**EXERCISE PROMPT**
An exact copy of the entries below is needed, with every picture left out.

────────────────────

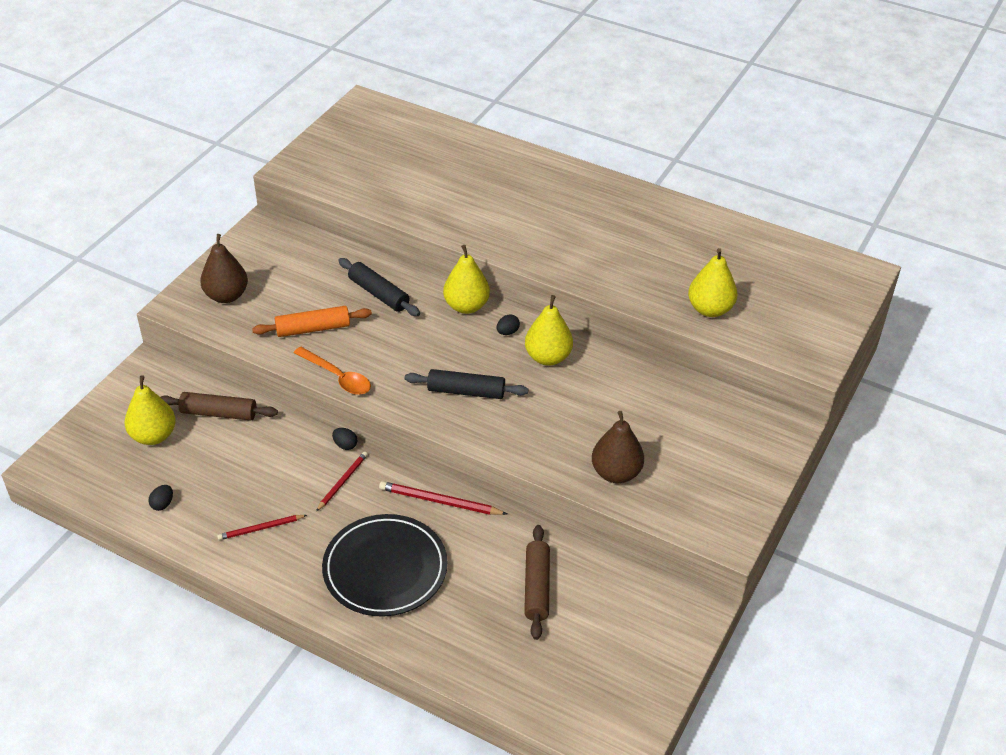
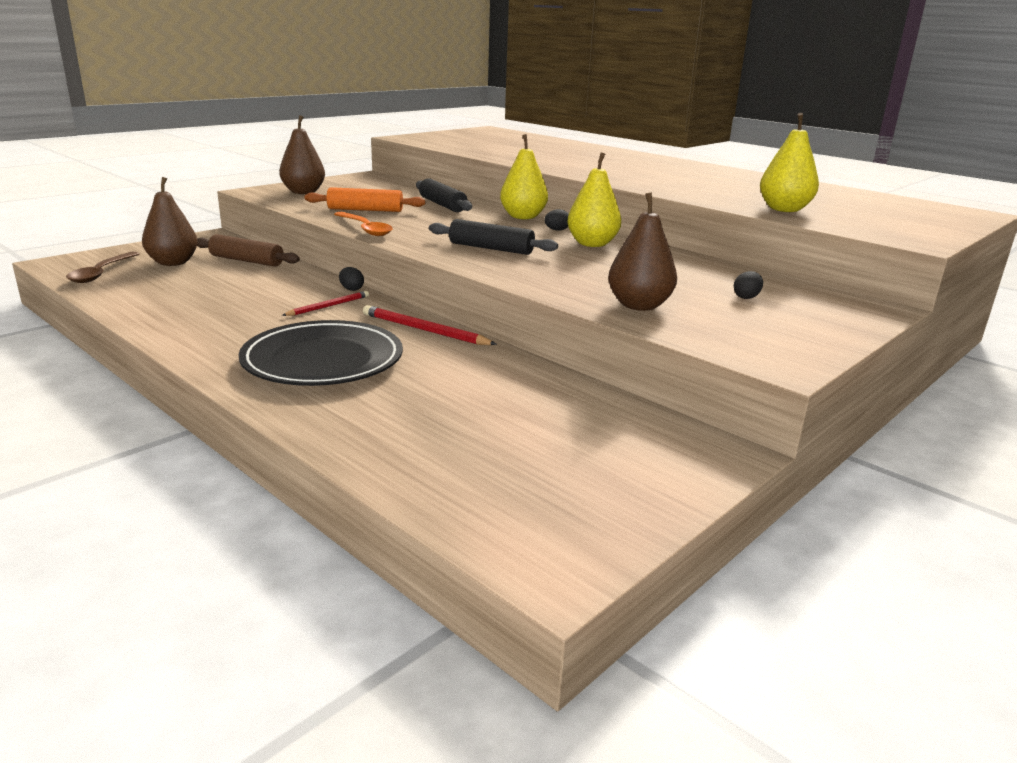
camera: 15 degrees right, 20 degrees down
(104, 474) = (101, 273): none -> brown spoon
(153, 436) = (173, 263): yellow pear -> brown pear
(162, 504) = (133, 293): black egg -> black egg (746, 297)
(261, 528) = (214, 318): red pencil -> none
(537, 587) = (501, 400): brown rolling pin -> none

────────────────────

**SOLVED PROBLEM**
camera: 15 degrees right, 20 degrees down
(104, 474) = (101, 273): none -> brown spoon
(153, 436) = (173, 263): yellow pear -> brown pear
(162, 504) = (133, 293): black egg -> black egg (746, 297)
(261, 528) = (214, 318): red pencil -> none
(537, 587) = (501, 400): brown rolling pin -> none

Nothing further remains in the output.